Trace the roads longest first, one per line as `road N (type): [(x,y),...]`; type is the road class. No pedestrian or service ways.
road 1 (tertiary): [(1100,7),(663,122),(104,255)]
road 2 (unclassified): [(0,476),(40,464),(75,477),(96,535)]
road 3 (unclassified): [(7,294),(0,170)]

#### [TASK OBJECTIVE]
Repeat the material exactly, please, so that each line matches its source.

#### [EXERCISE SOLUTION]
Trace the roads longest first, one per line as `road N (type): [(x,y),...]`; type is the road class. No pedestrian or service ways.
road 1 (tertiary): [(1100,7),(663,122),(104,255)]
road 2 (unclassified): [(0,476),(40,464),(75,477),(96,535)]
road 3 (unclassified): [(7,294),(0,170)]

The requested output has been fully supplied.